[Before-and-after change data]
------------

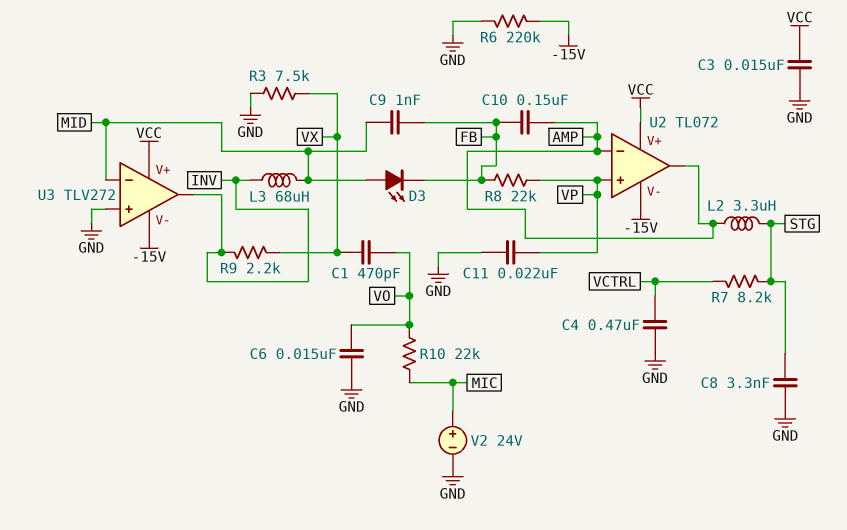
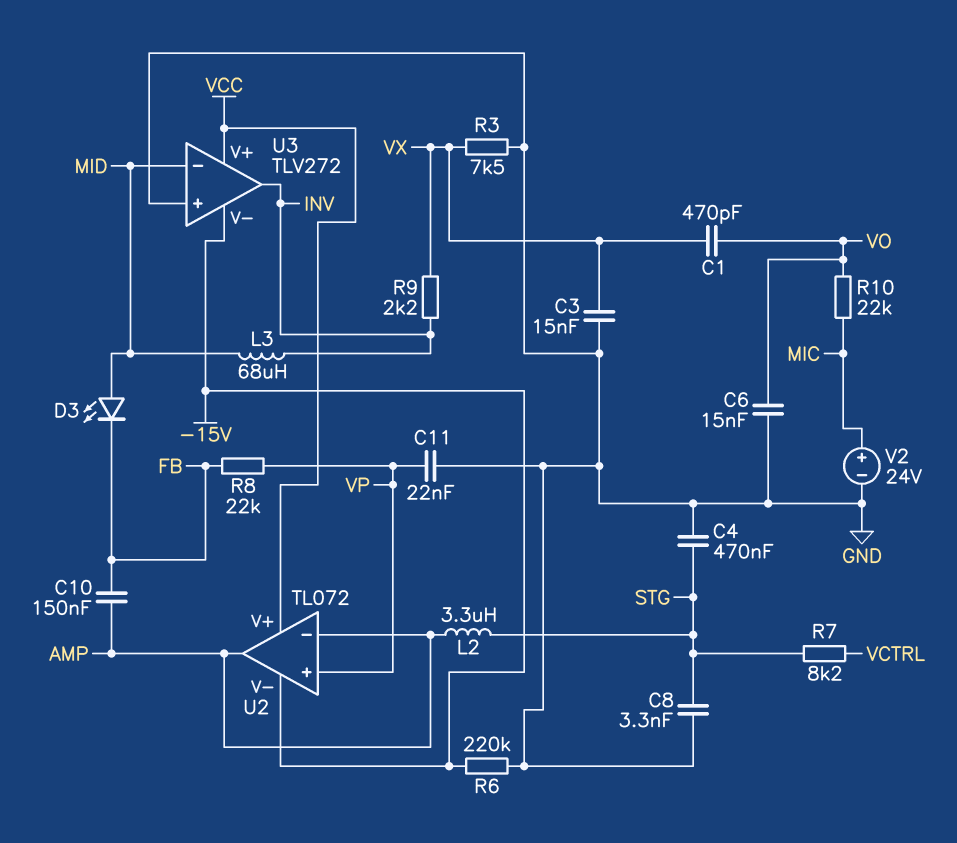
C3: 15nF (GND, VCC) -> 15nF (GND, VX)
C4: 470nF (GND, VCTRL) -> 470nF (GND, STG)
C9: 1nF (FB, MID) -> none

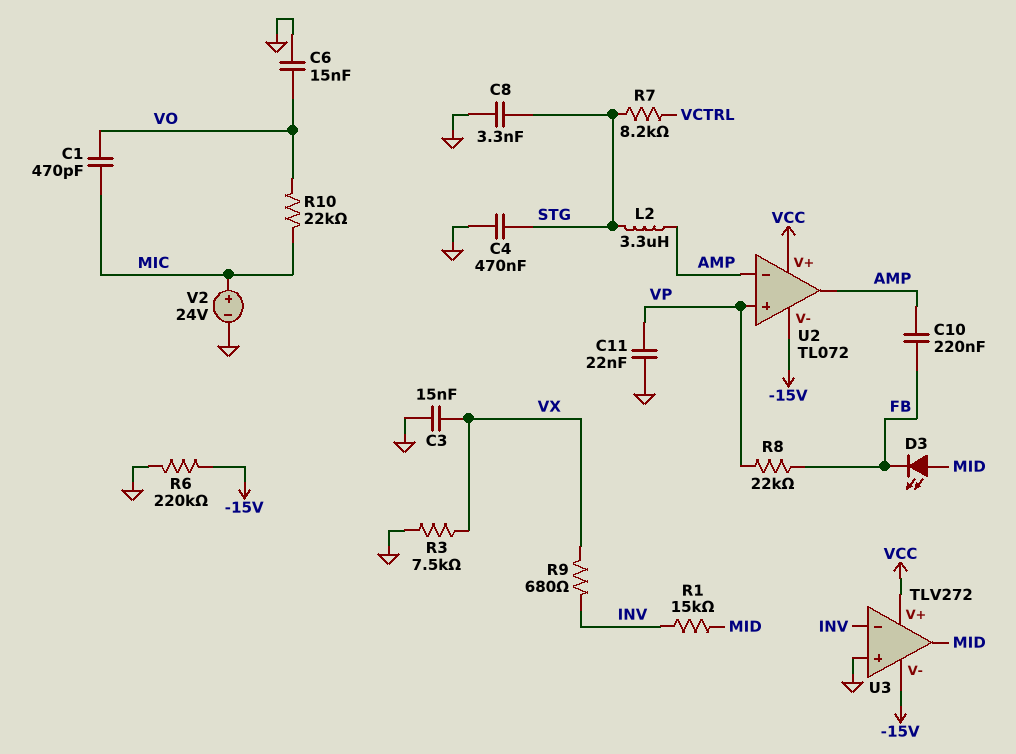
C1: 470pF (VO, VX) -> 470pF (MIC, VO)
C10: 150nF (AMP, FB) -> 220nF (AMP, FB)
L3: 68uH (INV, MID) -> none
R1: none -> 15k (INV, MID)
R9: 2.2k (INV, VX) -> 680 (INV, VX)
U3 pin in-: MID -> INV
U3 pin out: INV -> MID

------------

■ Exercise objective
Every record must be duplicated exactly, except for the pictures, which are left out.

■ Result of this task
C3: 15nF (GND, VCC) -> 15nF (GND, VX)
C4: 470nF (GND, VCTRL) -> 470nF (GND, STG)
C9: 1nF (FB, MID) -> none

C1: 470pF (VO, VX) -> 470pF (MIC, VO)
C10: 150nF (AMP, FB) -> 220nF (AMP, FB)
L3: 68uH (INV, MID) -> none
R1: none -> 15k (INV, MID)
R9: 2.2k (INV, VX) -> 680 (INV, VX)
U3 pin in-: MID -> INV
U3 pin out: INV -> MID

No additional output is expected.